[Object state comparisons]
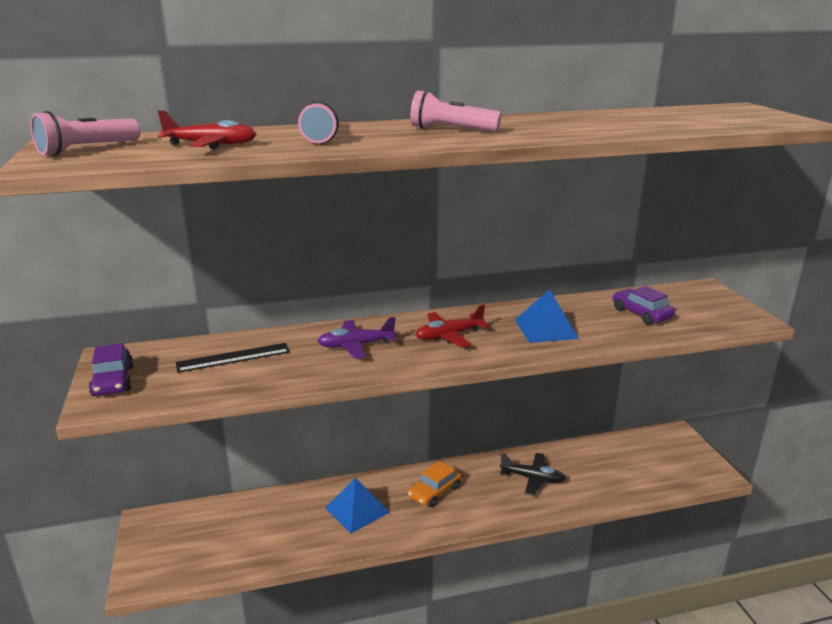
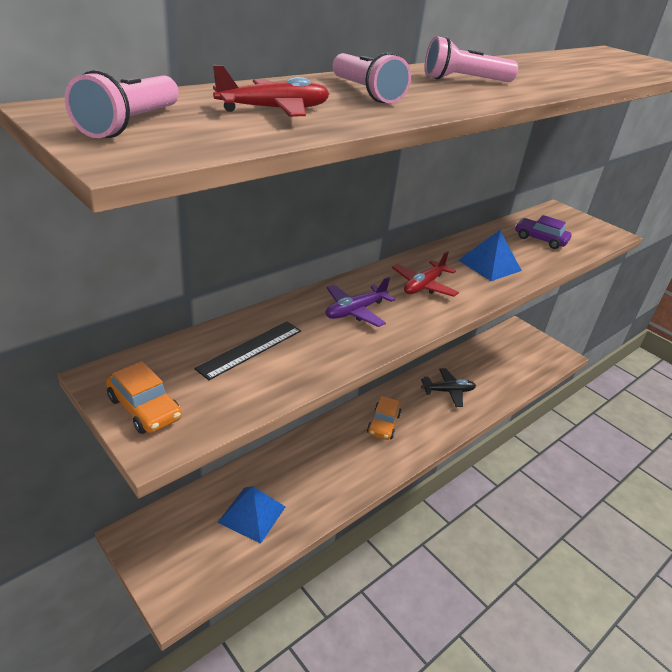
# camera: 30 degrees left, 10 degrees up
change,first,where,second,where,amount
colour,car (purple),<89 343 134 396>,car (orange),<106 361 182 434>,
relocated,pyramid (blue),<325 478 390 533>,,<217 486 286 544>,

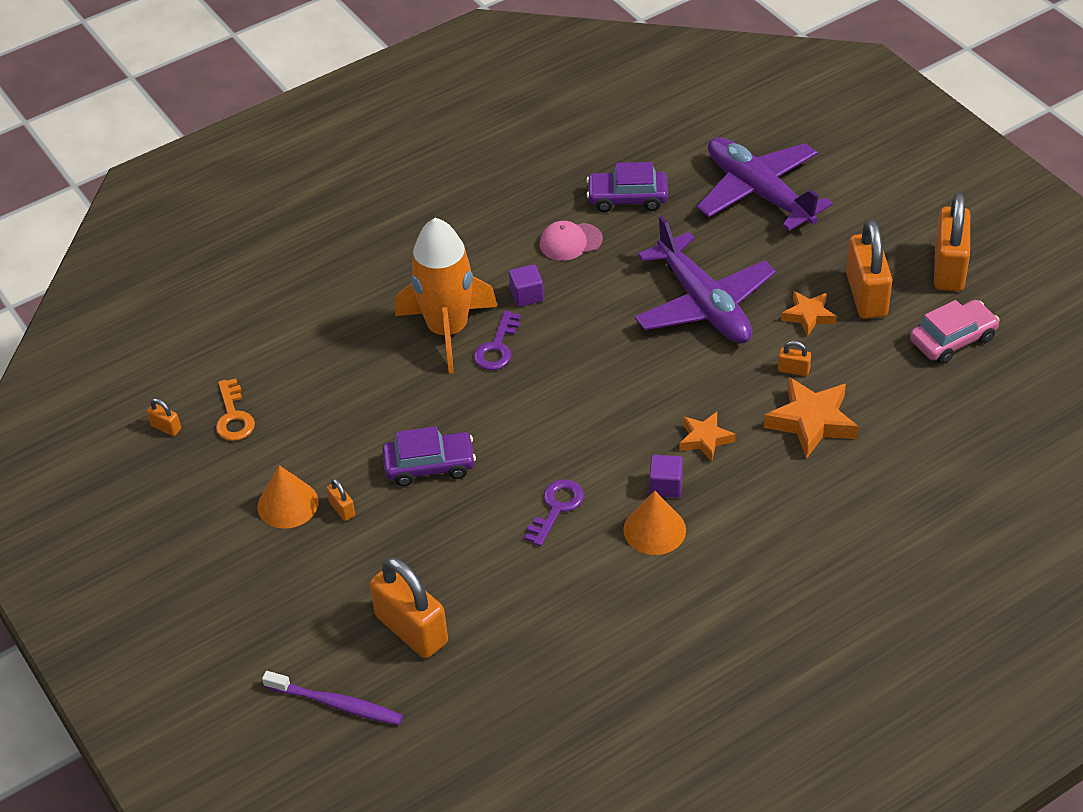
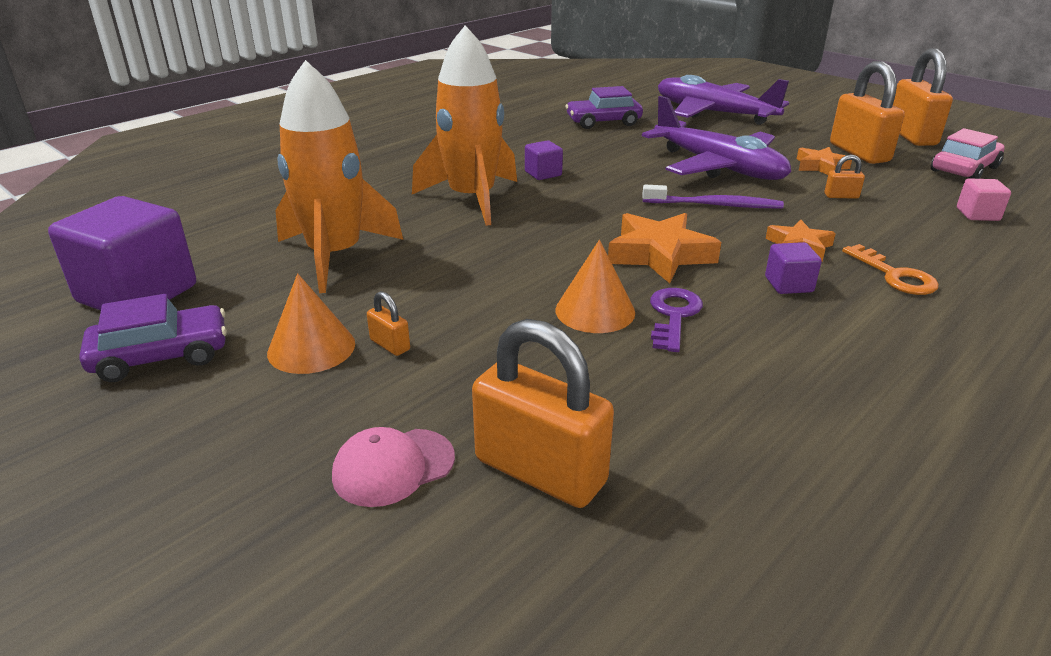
# camera: 15 degrees left, 15 degrees down
change,first,where,second,where,amount
exchanged,padlock (orange),<147 398 181 436>,cube (purple),<48 196 196 310>,
relocated,key (orange),<216 378 255 441>,,<842 244 939 295>,
relocated,toothbrush (purple),<262 671 403 725>,,<642 185 784 208>,
relocated,car (purple),<382 426 476 486>,,<79 294 227 382>,
missing,key (purple),<473 311 521 370>,,,
relocated,cap (pink),<539 221 603 261>,,<332 427 455 507>,
relocated,cone (orange),<623 491 686 555>,,<555 240 635 333>,
relocated,star (orange),<764 377 859 459>,,<608 213 721 283>,
appeared,,,rocket (orange),<275 60 403 293>,
appeared,,,cube (pink),<957 179 1011 221>,

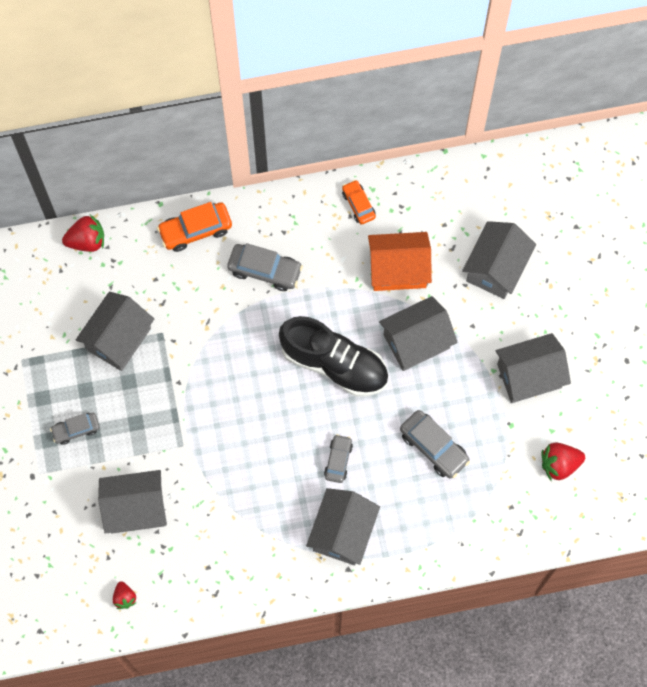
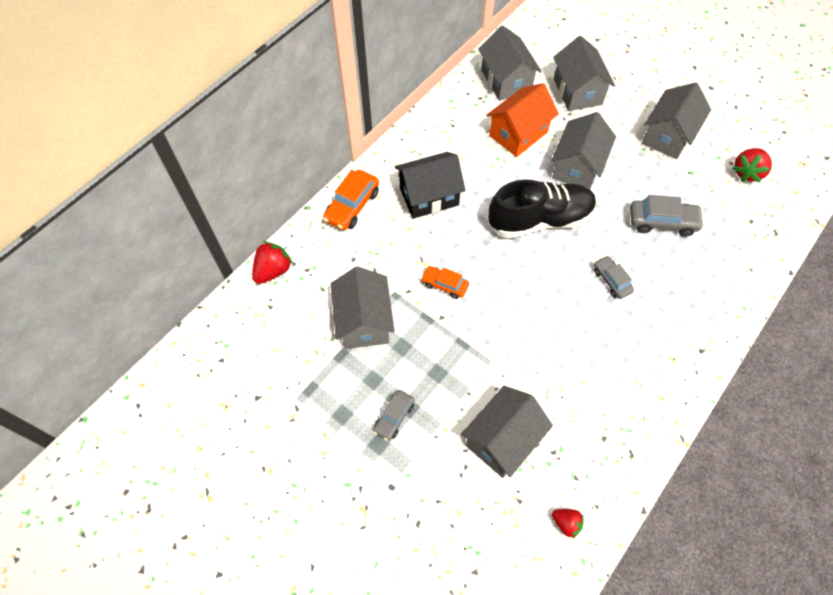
# camera: 40 degrees left, 10 degrees down
change,first,where,second,where,amount
exchanged,car (grey),<227 243 303 291>,house (black),<395 152 466 219>,
relocated,house (grey),<306 488 380 565>,,<478 25 542 101>,
relocated,car (orange),<342 180 376 225>,,<421 266 469 299>,

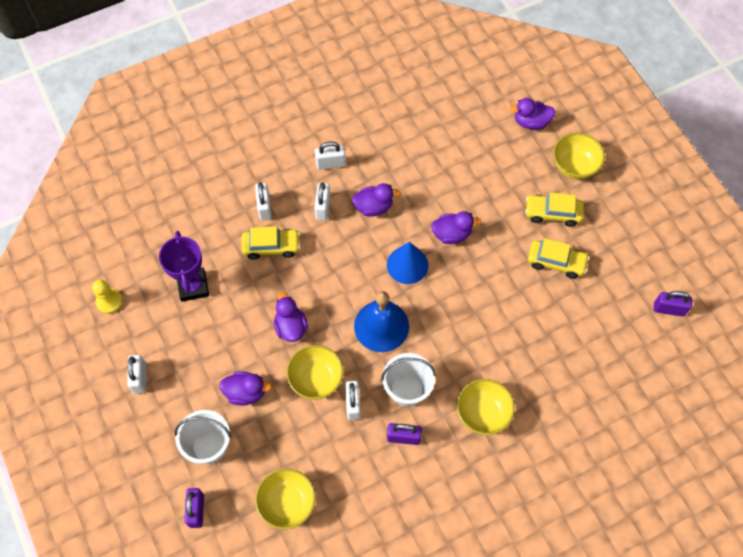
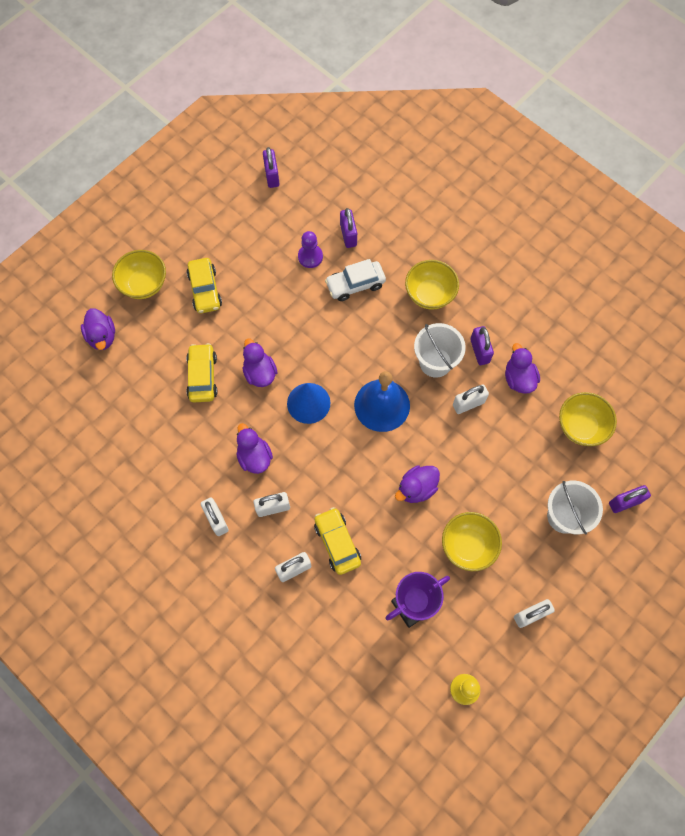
# camera: 110 degrees left, 5 degrees up
change,first,where,second,where,amount
relocated,duck (purple),<219 371 272 405>,,<505 343 540 394>,
relocated,bowl (yellow),<286 345 344 400>,,<442 512 502 571>,
relocated,car (yellow),<528 238 590 279>,,<186 343 217 403>,
appeared,,,pawn (purple),<298 231 323 268>,
appeared,,,car (white),<325 259 386 301>,
appeared,,,padlock (purple),<340 208 357 248>,

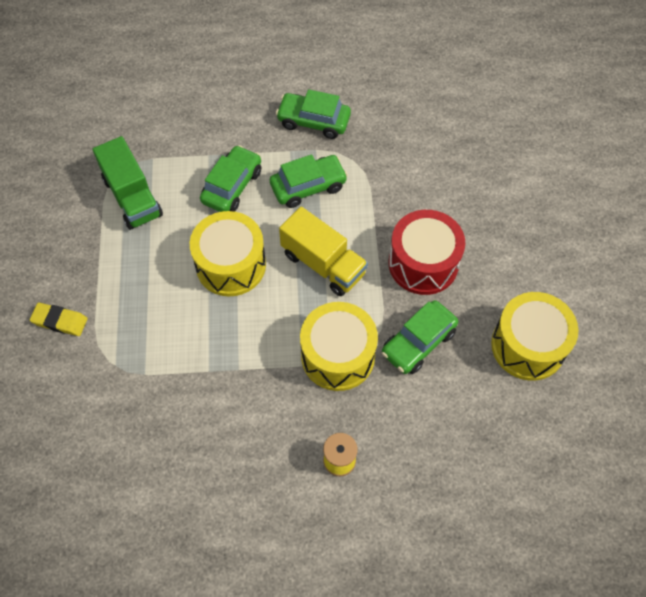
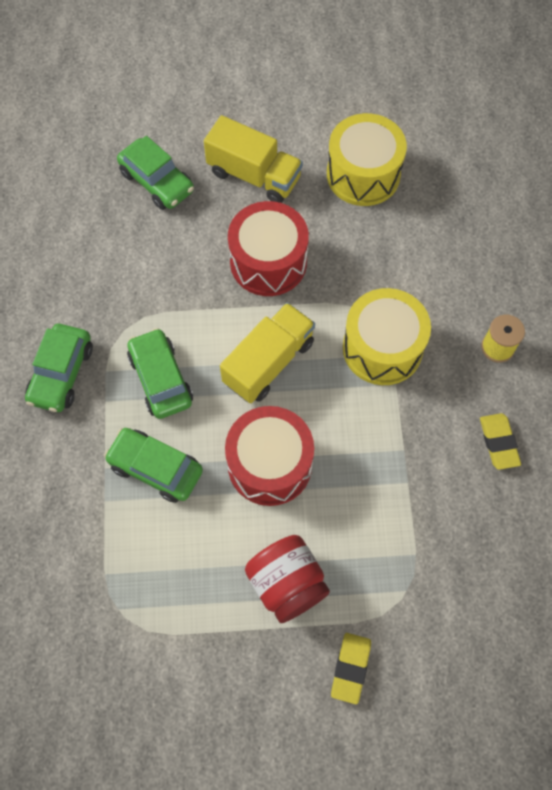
# camera: 90 degrees left, 5 degrees up
change,first,where,second,where,amount
missing,truck (green),<93 136 163 230>,,,
colour,drum (yellow),<190 211 266 296>,drum (red),<225 406 314 506>,
relocated,car (green),<382 300 458 374>,,<117 136 194 210>,
appeared,,,truck (yellow),<204 115 303 203>,
appeared,,,jar (red),<245 535 330 623>,
appeared,,,eraser (yellow),<480 413 521 470>,

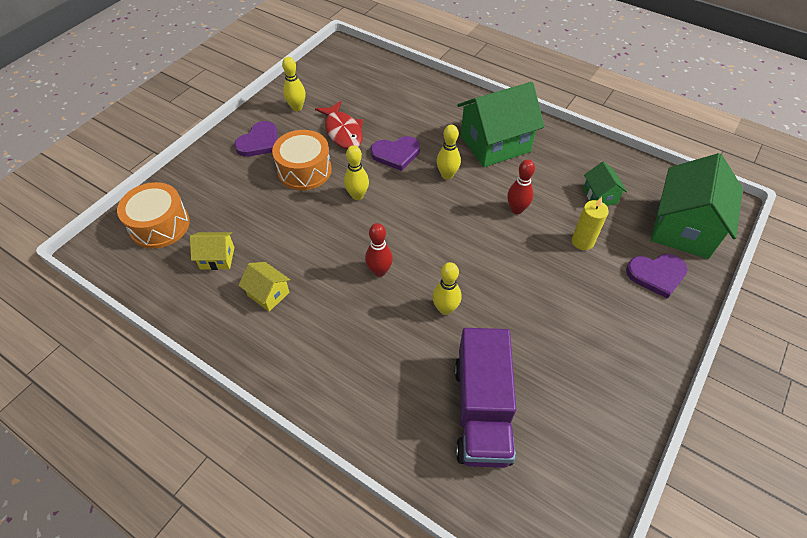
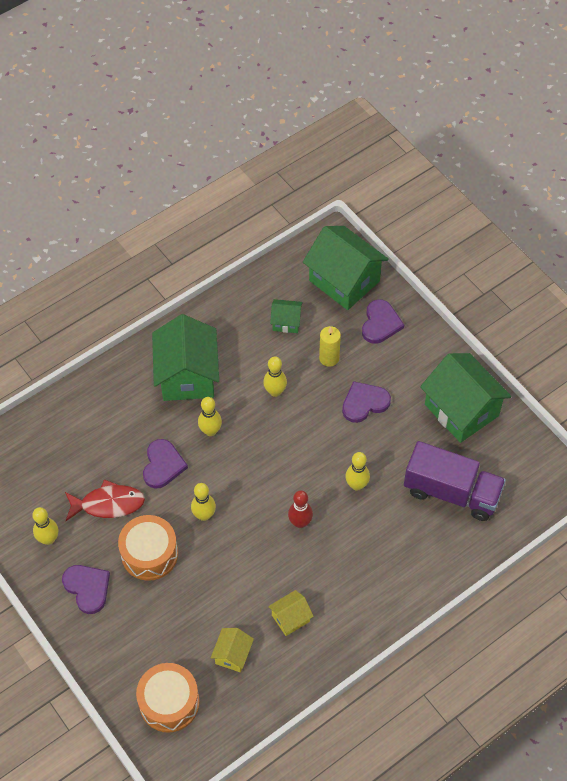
# camera: 70 degrees left, 5 degrees up
change,first,where,second,where,amount
colour,bowling pin (red),<507 160 535 214>,bowling pin (yellow),<263 356 287 397>,
appeared,,,heart (purple),<342 381 391 423>,
appeared,,,house (green),<420 353 512 443>,

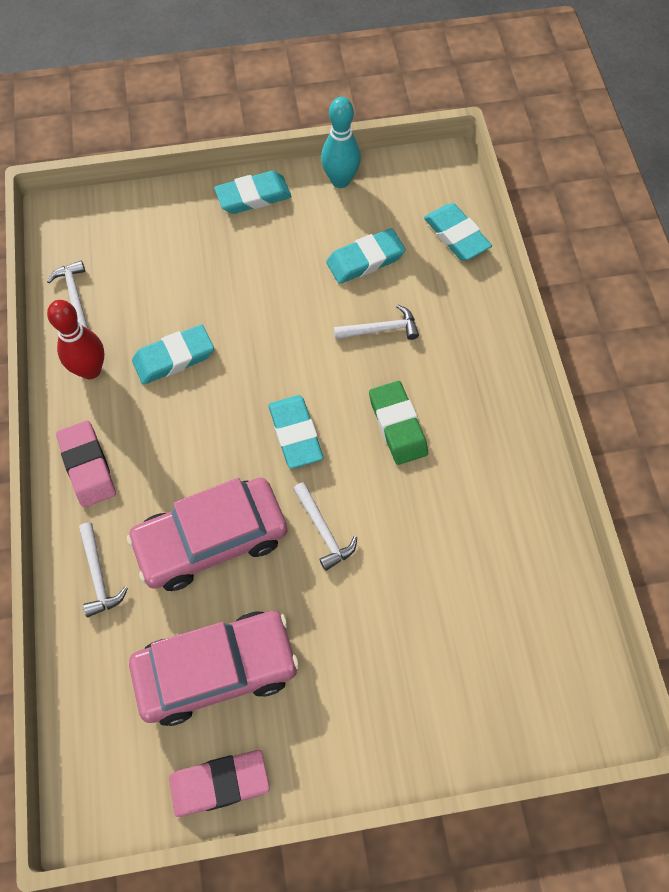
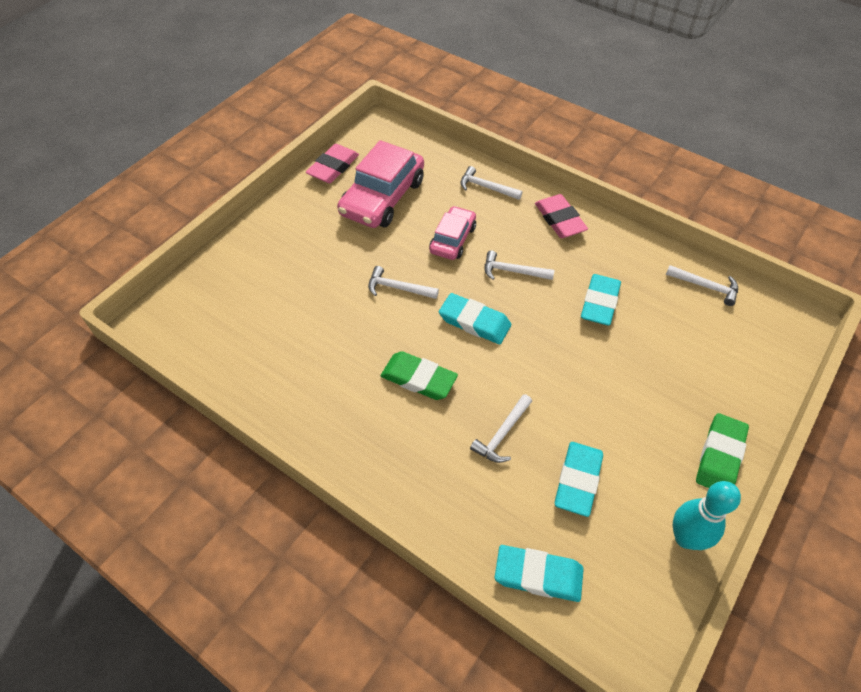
# camera: 135 degrees right, 10 degrees down
change,first,where,second,where,amount
missing,bowling pin (red),<47 300 104 379>,,,
spun,eraser (pink),<56 420 116 507>,,<535 194 588 238>,45 degrees clockwise
size,car (pink),<126 478 287 591>,,<429 206 476 260>,x0.59
colour,eraser (turquoise),<214 171 292 214>,eraser (green),<696 413 749 488>,
appeared,,,hammer (white),<485 250 555 280>,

## Exercise brief
Check each line of the records above for the string "down", and report every line that has it.

## Solution below
# camera: 15 degrees left, 15 degrees down
# camera: 40 degrees left, 10 degrees down
# camera: 135 degrees right, 10 degrees down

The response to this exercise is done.